[Opening DATA FOR THIS TASK section]
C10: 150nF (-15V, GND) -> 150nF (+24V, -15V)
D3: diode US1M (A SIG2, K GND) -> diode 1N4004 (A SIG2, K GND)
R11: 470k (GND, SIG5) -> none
[Closing DATA FOR THIS TASK section]
[Opening DATA FOR THIS TASK section]
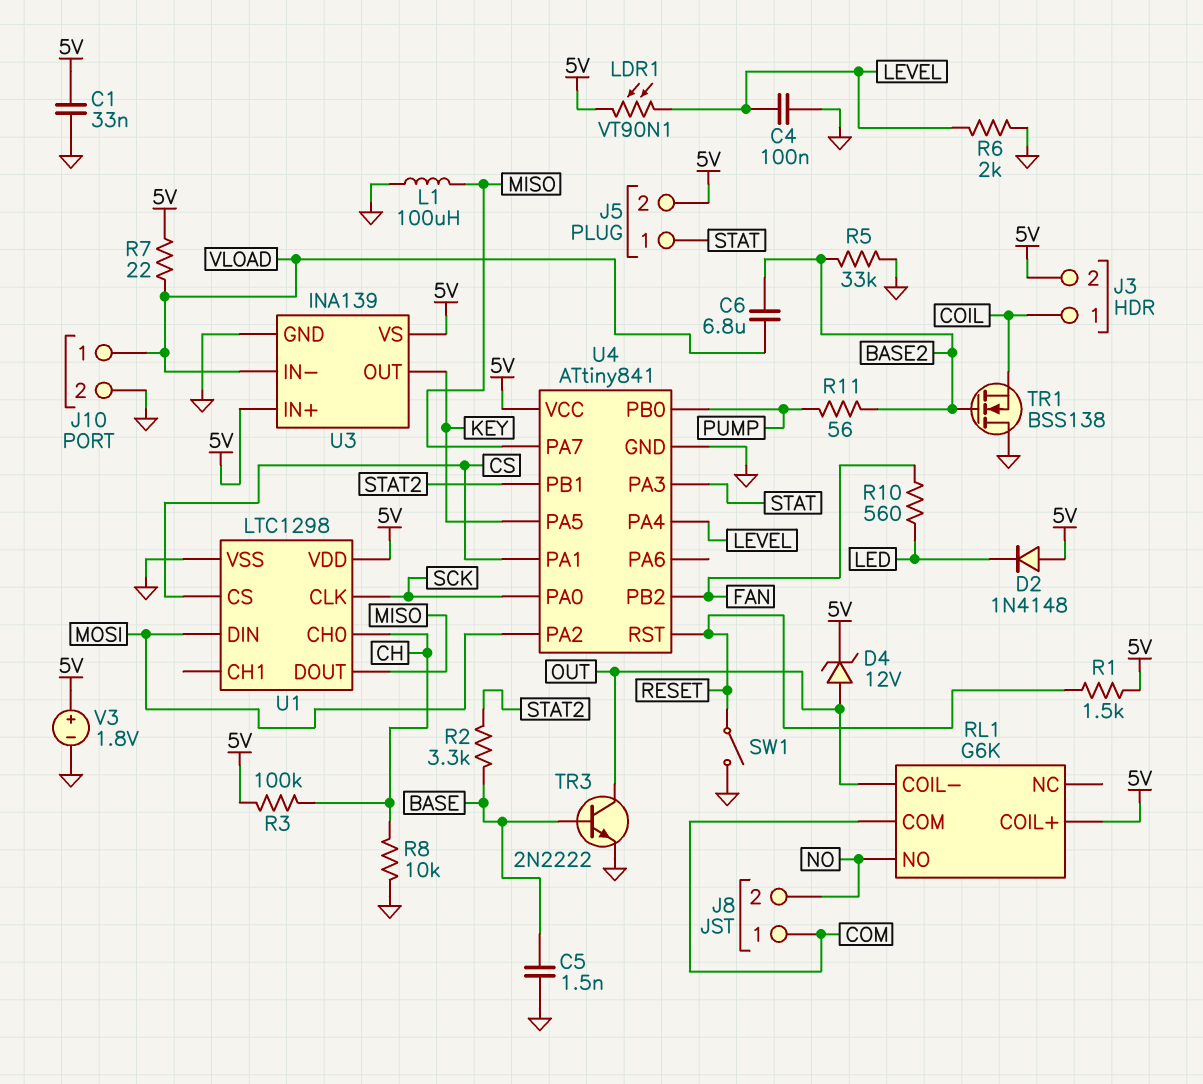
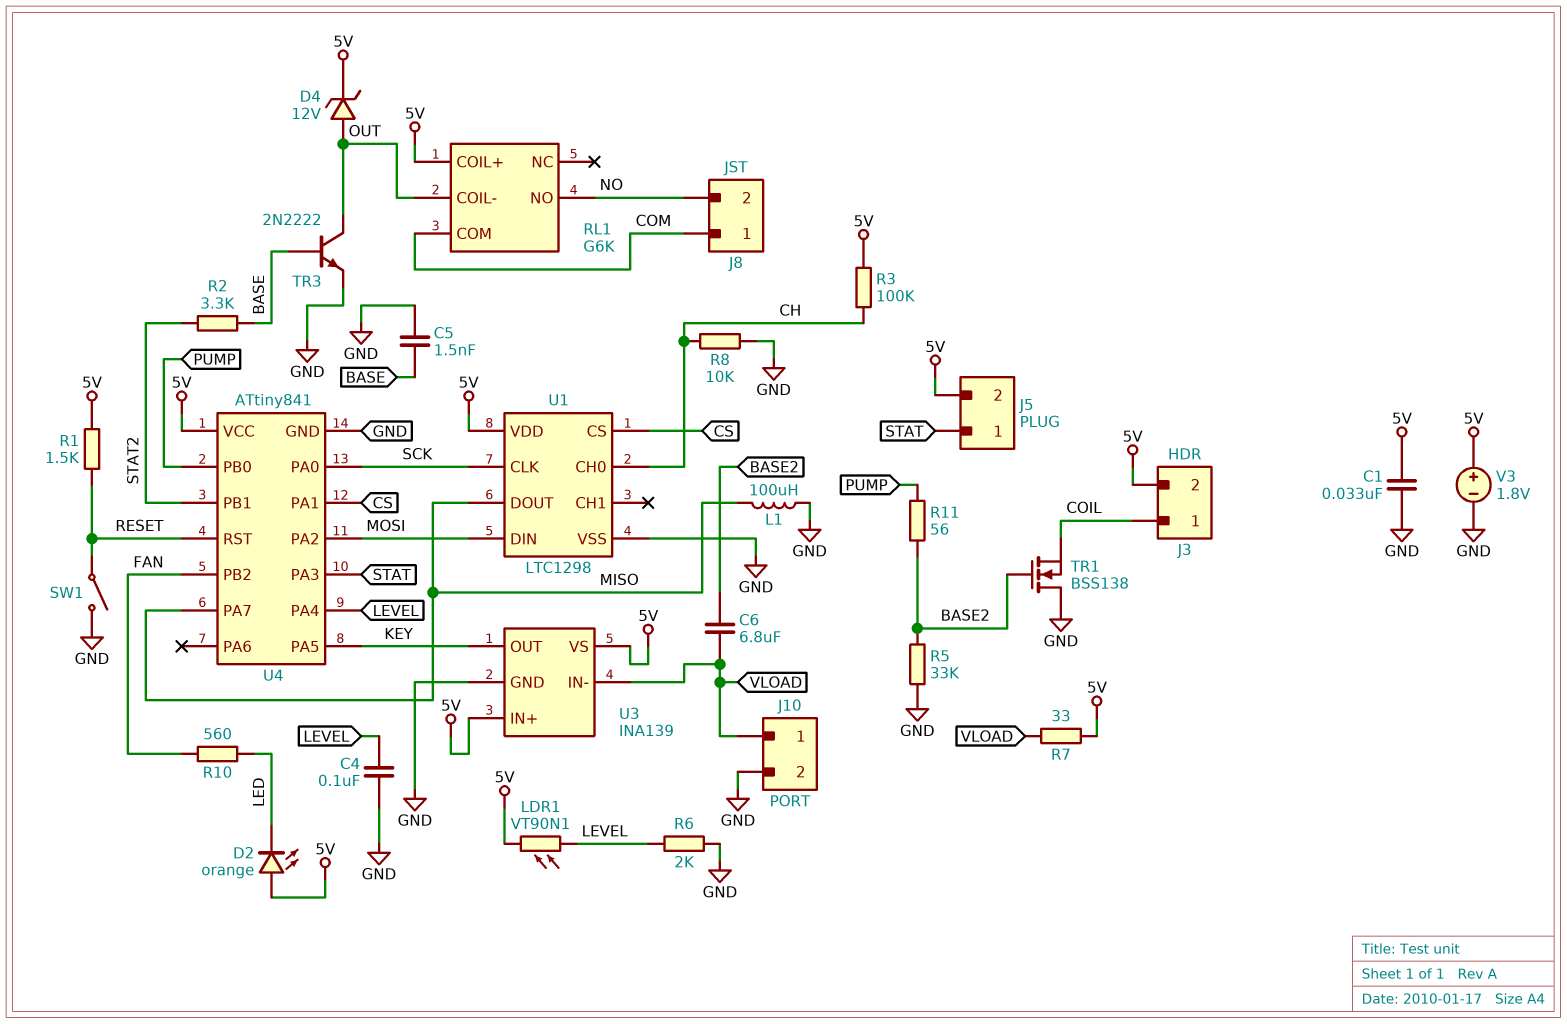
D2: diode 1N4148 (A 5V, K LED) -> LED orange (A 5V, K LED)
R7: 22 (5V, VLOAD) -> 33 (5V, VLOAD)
[Closing DATA FOR THIS TASK section]
* _ABOUT THIS EXERCISE_
Reply with only the number of lines in the entries that hold the word "diode".

* _REPLY TO THE TASK_
2